Required work
Locate each line of the material that contains "purple", then return it.
**********
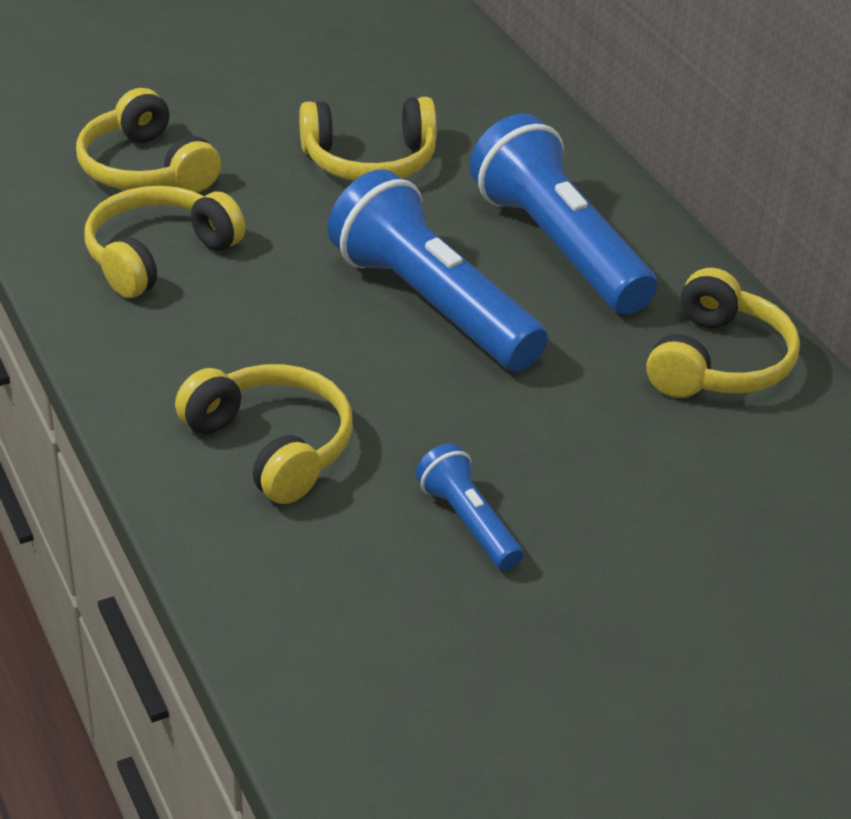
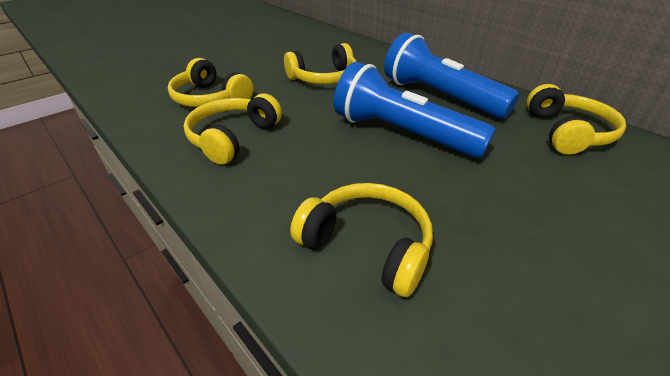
camera: 15 degrees left, 0 degrees up
(468, 522) = (543, 271): blue flashlight -> none

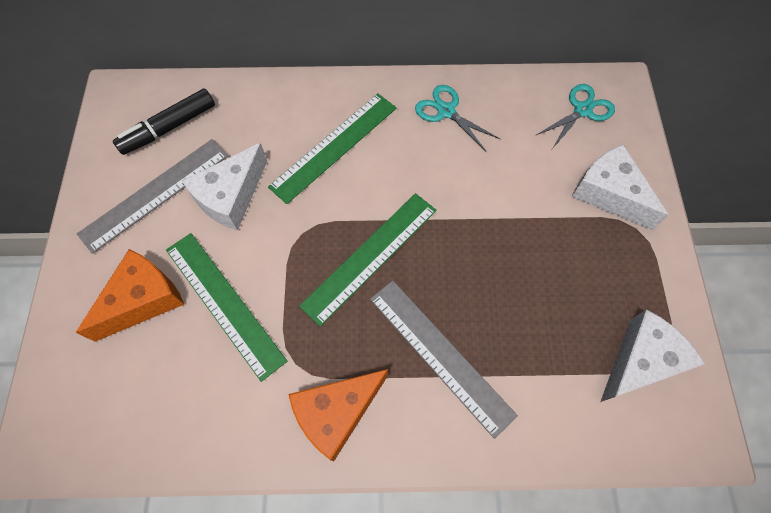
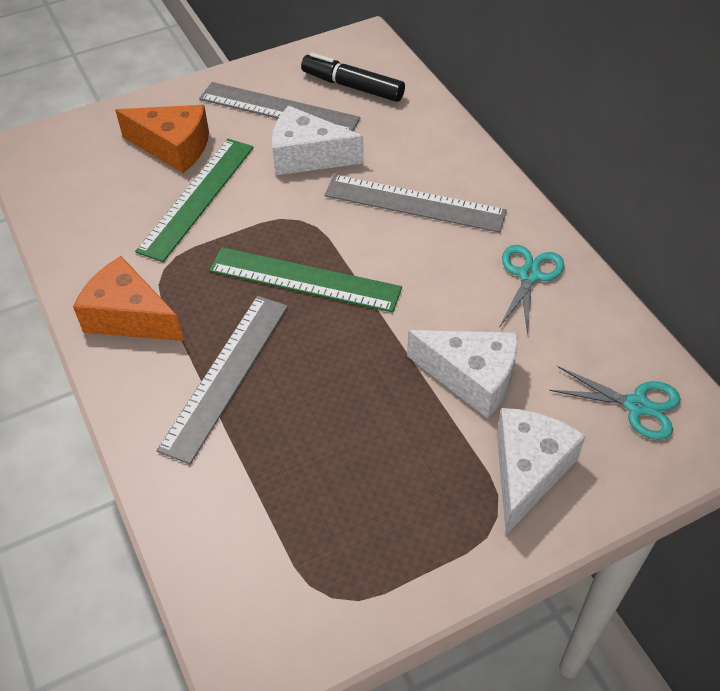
camera: 65 degrees right, 15 degrees down
(334, 146) = (414, 203): green ruler -> grey ruler
(640, 361) = (313, 570): white cheese -> white cheese (471, 378)

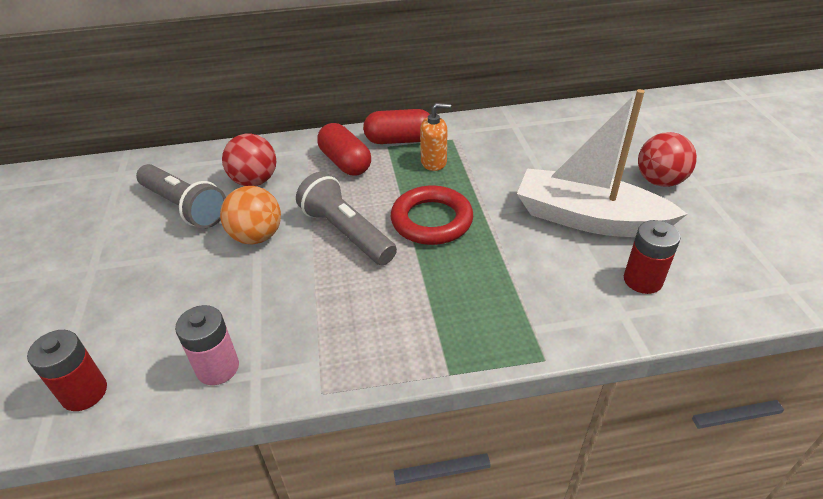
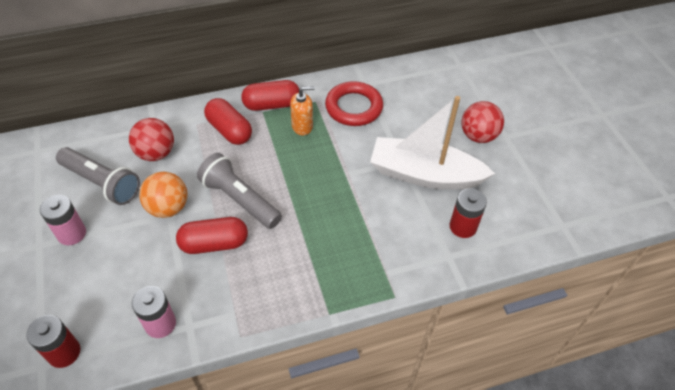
camera: 10 degrees left, 10 degrees up
(134, 257) = (72, 233): none -> pink battery
(306, 279) = (214, 244): none -> red capsule
(431, 220) = (305, 184): red ring -> red ring (354, 107)

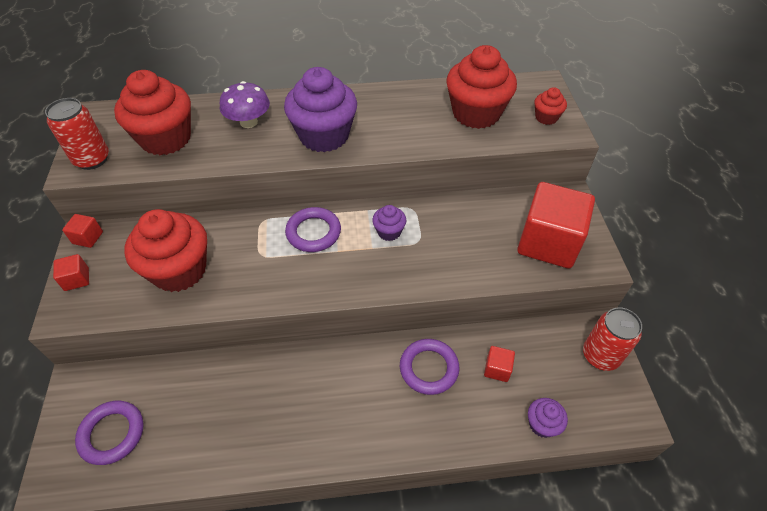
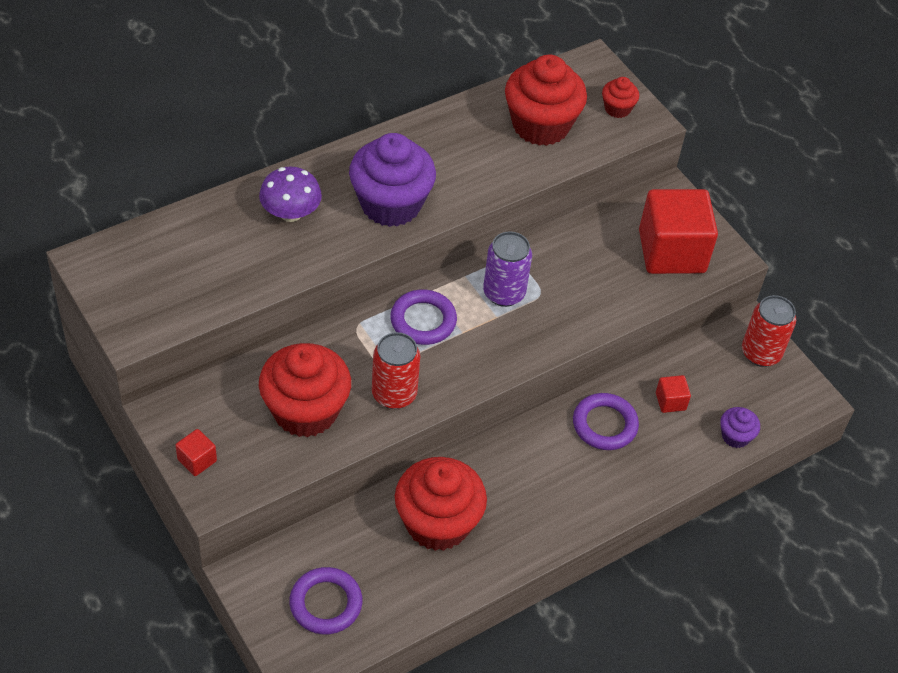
camera: 30 degrees left, 0 degrees up
(88, 238) = (167, 413): red cube -> none
(92, 159) = (142, 316): red can -> red can (394, 394)
(165, 139) = (208, 264): red cupcake -> red cupcake (437, 523)
(389, 232) = (504, 293): purple cupcake -> purple can

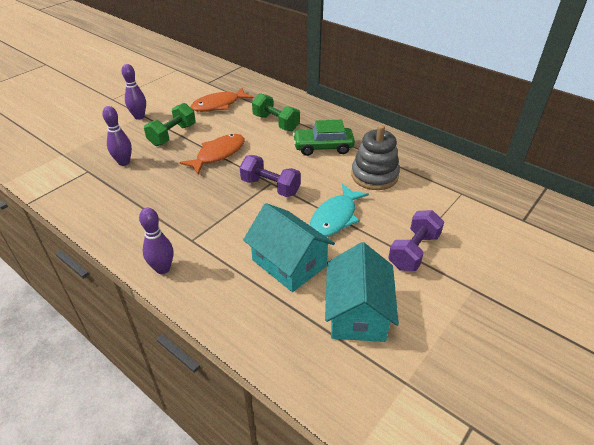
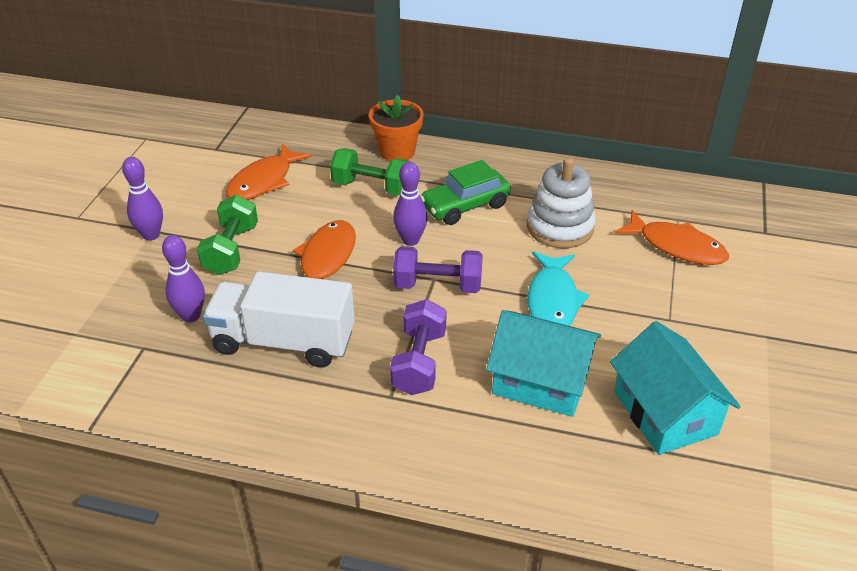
camera: 25 degrees left, 0 degrees up
(159, 190) = (283, 341): none -> white truck
(163, 269) = (383, 449): purple bowling pin -> purple bowling pin (410, 240)
(306, 108) = (397, 151): none -> orange flower pot
(374, 175) = (560, 227): grey stacking toy -> white stacking toy
(413, 251) = (674, 313): purple dumbbell -> purple dumbbell (419, 362)
(447, 210) = (676, 246): none -> orange fish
**********
Solution
(389, 232) = (504, 293): purple cupcake -> purple can
(163, 269) = (383, 449): purple bowling pin -> purple bowling pin (410, 240)
(413, 251) = (674, 313): purple dumbbell -> purple dumbbell (419, 362)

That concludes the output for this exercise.